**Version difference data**
········

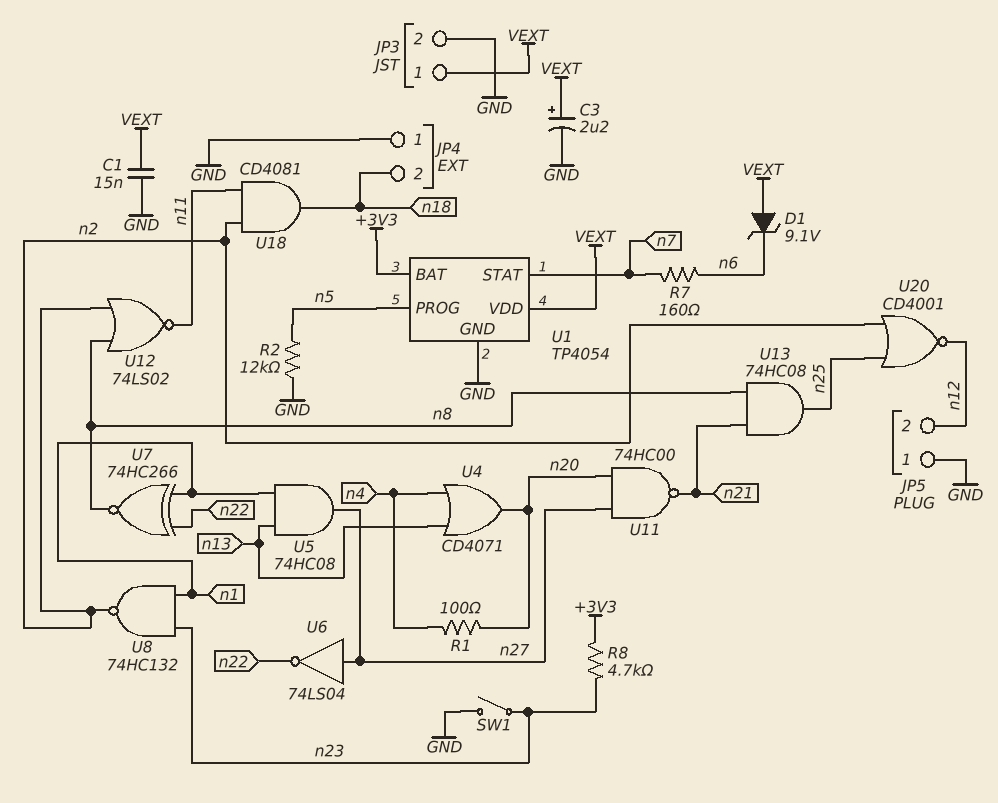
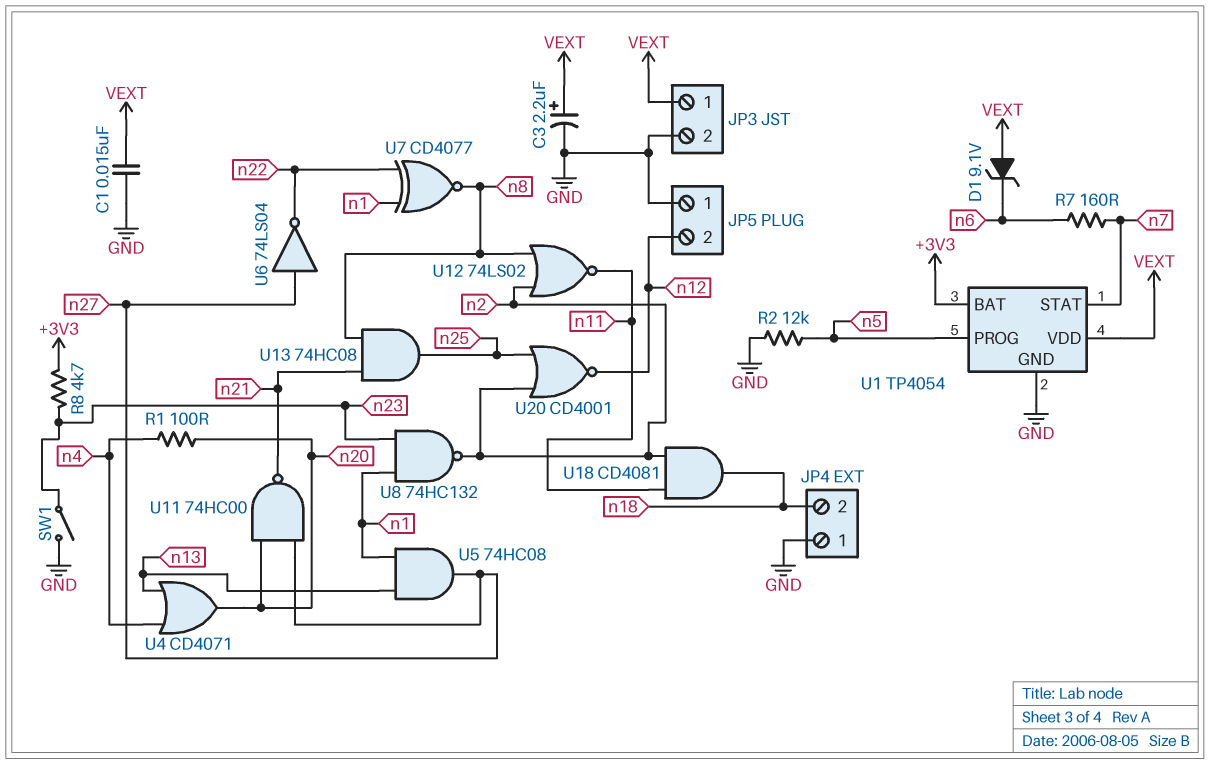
U7: XNOR 74HC266 (in n1, in n22, out n8) -> XNOR CD4077 (in n1, in n22, out n8)

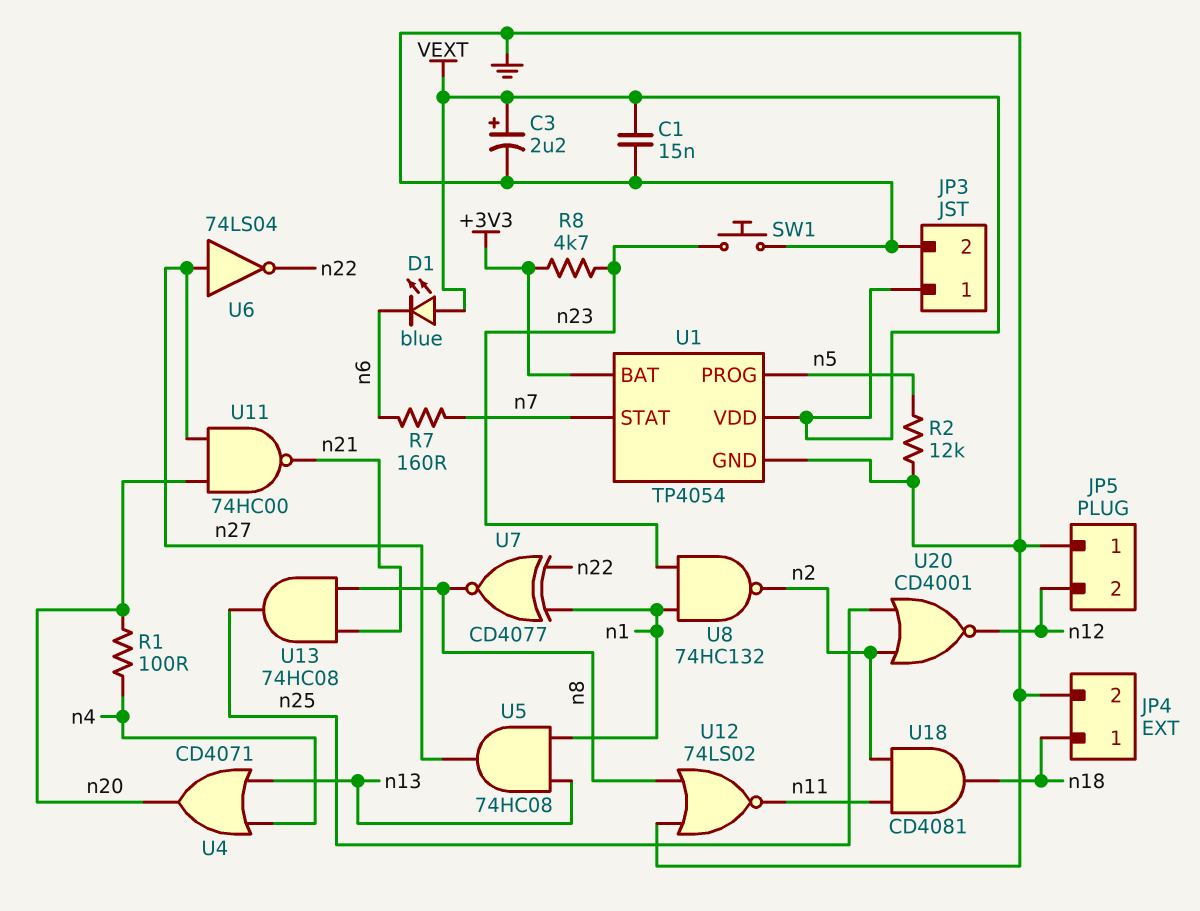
D1: zener 9.1V (A VEXT, K n6) -> LED blue (A VEXT, K n6)
JP4 pin 1: GND -> n18
JP4 pin 2: n18 -> GND
SW1: switch (GND, n23) -> button (GND, n23)
U12: NOR 74LS02 (in n2, in n8, out n11) -> NOR 74LS02 (in GND, in n8, out n11)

········

**Goal of the exercise**
Restate the preceding entries in full, word for word, with the pictures removed.

**Answer for the task**
U7: XNOR 74HC266 (in n1, in n22, out n8) -> XNOR CD4077 (in n1, in n22, out n8)

D1: zener 9.1V (A VEXT, K n6) -> LED blue (A VEXT, K n6)
JP4 pin 1: GND -> n18
JP4 pin 2: n18 -> GND
SW1: switch (GND, n23) -> button (GND, n23)
U12: NOR 74LS02 (in n2, in n8, out n11) -> NOR 74LS02 (in GND, in n8, out n11)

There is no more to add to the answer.